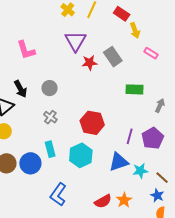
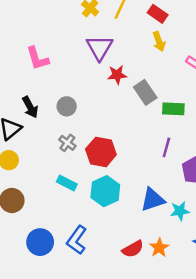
yellow arrow: (135, 30) -> (159, 42), moved
gray rectangle: (113, 57) -> (145, 92), moved
red hexagon: (92, 123) -> (101, 152), moved
purple line: (130, 136) -> (166, 147), moved
cyan rectangle: (50, 149) -> (67, 183), turned -49
blue circle: (30, 163) -> (40, 242), moved

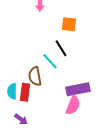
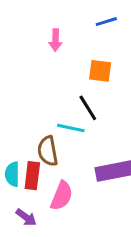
cyan line: (50, 61) -> (71, 128), turned -36
pink semicircle: (73, 105) -> (62, 196), moved

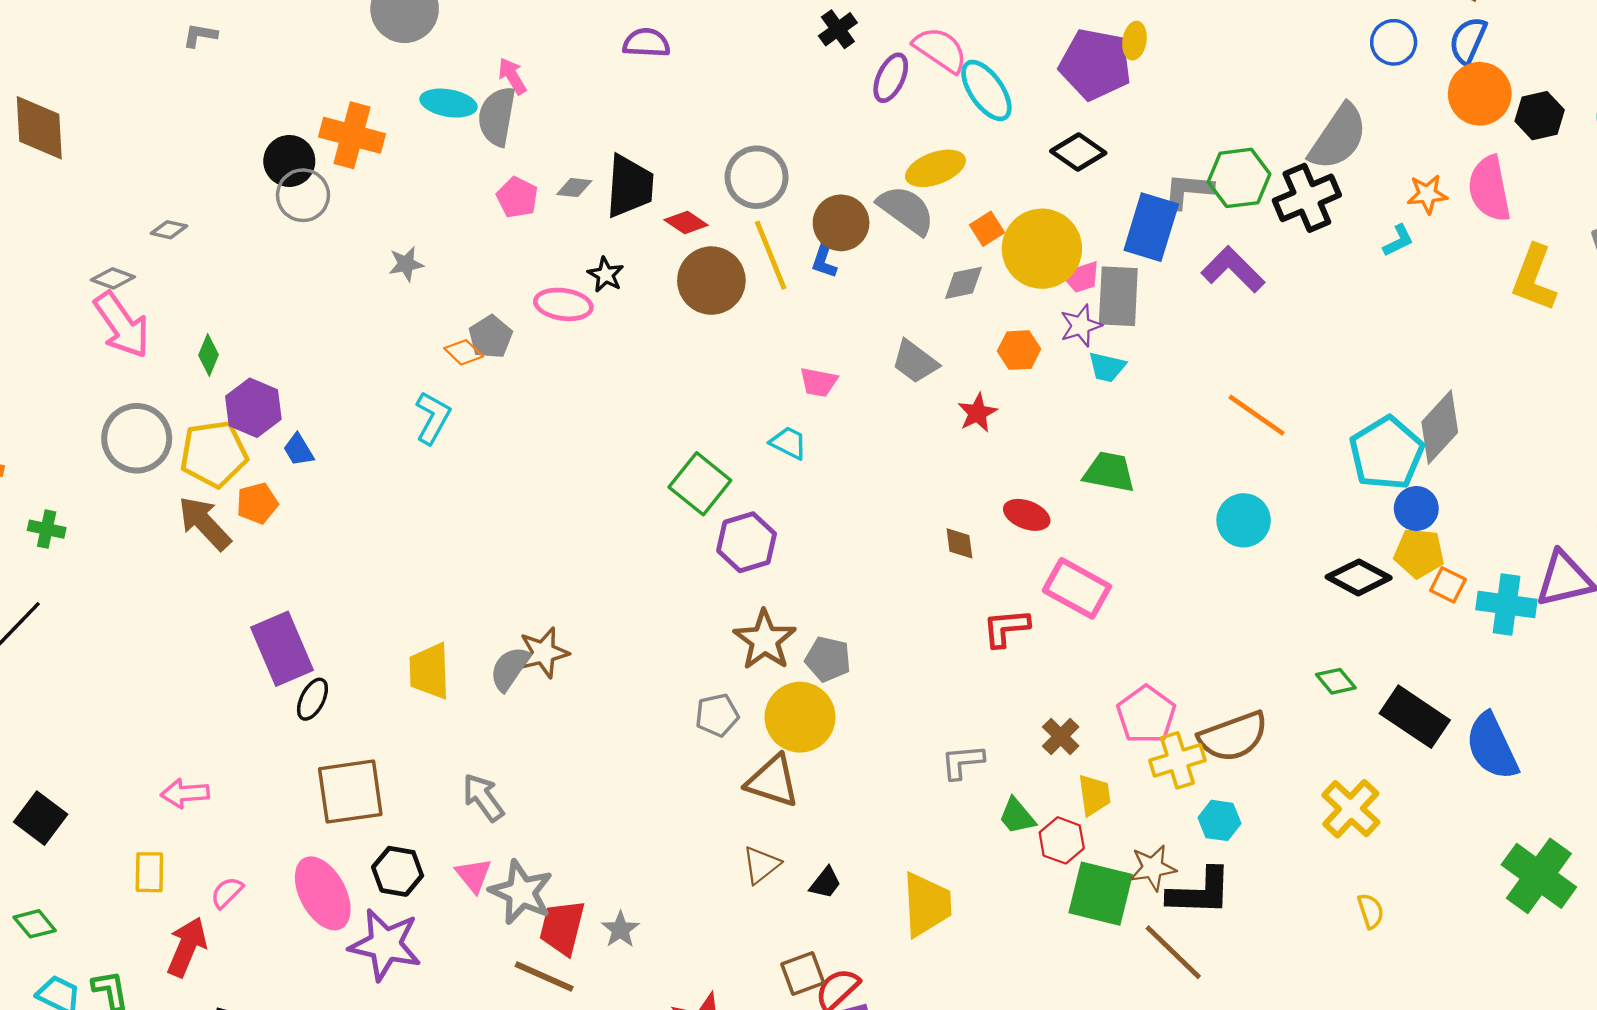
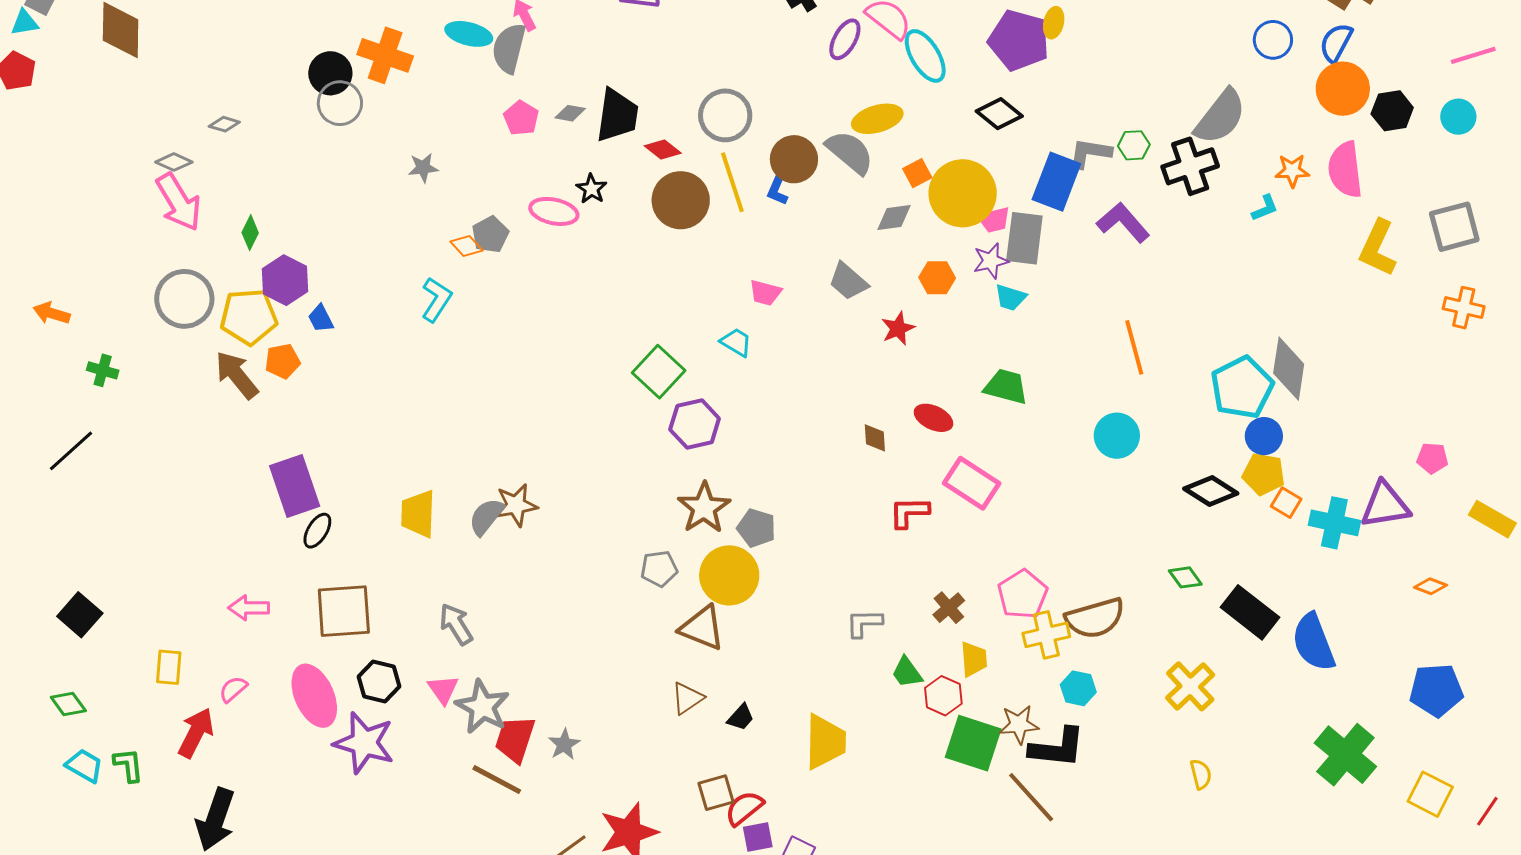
green hexagon: (1239, 178) -> (1134, 145), size x0.6
orange line: (1257, 415) -> (1134, 347), turned 36
gray diamond: (1440, 427) -> (1289, 369), turned -38
pink arrow: (185, 793) -> (249, 608), moved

============================================================

= What to produce =
In the data above, find the line containing "orange line: (1257, 415)", then copy it and every later line exactly.

= Solution below =
orange line: (1257, 415) -> (1134, 347), turned 36
gray diamond: (1440, 427) -> (1289, 369), turned -38
pink arrow: (185, 793) -> (249, 608), moved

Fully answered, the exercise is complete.